** Opening DATA FOR ANALYSIS block **

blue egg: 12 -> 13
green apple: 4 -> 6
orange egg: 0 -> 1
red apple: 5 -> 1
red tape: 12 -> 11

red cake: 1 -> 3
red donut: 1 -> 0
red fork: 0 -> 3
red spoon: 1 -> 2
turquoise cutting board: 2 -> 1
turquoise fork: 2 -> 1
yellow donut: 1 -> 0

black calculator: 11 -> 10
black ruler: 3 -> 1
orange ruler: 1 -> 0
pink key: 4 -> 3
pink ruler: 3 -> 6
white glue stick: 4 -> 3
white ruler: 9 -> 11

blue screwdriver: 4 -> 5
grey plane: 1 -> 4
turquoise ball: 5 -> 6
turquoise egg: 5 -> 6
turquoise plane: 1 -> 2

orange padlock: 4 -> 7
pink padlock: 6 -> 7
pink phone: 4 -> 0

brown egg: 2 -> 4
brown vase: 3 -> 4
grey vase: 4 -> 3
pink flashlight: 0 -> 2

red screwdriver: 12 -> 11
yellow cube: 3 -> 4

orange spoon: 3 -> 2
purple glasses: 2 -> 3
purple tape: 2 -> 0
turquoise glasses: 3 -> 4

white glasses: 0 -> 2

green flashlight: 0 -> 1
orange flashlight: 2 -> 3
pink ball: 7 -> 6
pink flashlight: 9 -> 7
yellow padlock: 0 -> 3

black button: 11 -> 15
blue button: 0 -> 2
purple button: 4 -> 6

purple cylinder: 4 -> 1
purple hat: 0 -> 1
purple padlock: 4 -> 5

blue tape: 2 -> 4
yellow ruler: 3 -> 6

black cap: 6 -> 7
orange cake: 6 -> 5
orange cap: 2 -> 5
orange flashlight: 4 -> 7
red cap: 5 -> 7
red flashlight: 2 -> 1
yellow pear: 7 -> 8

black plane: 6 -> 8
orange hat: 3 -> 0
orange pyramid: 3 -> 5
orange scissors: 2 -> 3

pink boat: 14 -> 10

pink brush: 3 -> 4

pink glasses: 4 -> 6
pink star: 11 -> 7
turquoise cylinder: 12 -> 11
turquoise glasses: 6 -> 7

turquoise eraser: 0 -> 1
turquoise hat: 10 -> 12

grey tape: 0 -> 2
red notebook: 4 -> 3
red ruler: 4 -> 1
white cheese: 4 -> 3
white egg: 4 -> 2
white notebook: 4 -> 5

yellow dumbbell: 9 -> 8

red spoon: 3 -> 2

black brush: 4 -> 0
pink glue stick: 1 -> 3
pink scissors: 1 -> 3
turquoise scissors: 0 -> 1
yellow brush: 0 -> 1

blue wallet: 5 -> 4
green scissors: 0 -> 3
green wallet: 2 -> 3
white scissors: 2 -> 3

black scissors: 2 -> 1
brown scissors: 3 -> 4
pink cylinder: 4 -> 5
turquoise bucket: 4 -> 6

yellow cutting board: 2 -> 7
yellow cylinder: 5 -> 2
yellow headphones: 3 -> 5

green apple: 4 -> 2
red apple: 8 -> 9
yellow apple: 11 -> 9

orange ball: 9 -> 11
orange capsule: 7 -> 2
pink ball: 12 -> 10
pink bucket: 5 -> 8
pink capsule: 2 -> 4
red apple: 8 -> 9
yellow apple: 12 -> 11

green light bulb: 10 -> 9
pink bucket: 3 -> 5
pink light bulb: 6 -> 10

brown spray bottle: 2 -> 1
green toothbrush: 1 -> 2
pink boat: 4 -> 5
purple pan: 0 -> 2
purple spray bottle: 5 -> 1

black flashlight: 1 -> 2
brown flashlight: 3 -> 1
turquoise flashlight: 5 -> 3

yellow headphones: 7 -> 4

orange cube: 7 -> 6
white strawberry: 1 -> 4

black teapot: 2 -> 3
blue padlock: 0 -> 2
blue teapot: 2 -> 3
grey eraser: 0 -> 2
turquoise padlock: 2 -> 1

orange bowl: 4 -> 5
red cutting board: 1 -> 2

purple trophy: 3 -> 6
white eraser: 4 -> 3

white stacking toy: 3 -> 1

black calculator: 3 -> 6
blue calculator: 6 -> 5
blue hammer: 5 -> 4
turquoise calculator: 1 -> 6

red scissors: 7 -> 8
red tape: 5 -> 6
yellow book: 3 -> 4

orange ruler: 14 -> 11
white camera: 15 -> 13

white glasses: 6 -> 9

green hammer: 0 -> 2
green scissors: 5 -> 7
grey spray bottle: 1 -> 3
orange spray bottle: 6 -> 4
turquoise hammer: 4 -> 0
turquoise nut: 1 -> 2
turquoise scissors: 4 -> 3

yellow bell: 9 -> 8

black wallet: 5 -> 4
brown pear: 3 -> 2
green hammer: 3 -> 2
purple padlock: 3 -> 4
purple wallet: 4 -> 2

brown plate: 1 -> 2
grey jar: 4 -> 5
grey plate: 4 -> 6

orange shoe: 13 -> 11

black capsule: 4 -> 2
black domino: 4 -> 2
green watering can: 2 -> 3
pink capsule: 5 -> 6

** Closing DATA FOR ANALYSIS block **

● **PROBLEM TO SOLVE**
Line count for the string "glasses": work it out from the records above and reply with the number alone.

● **SOLUTION**
6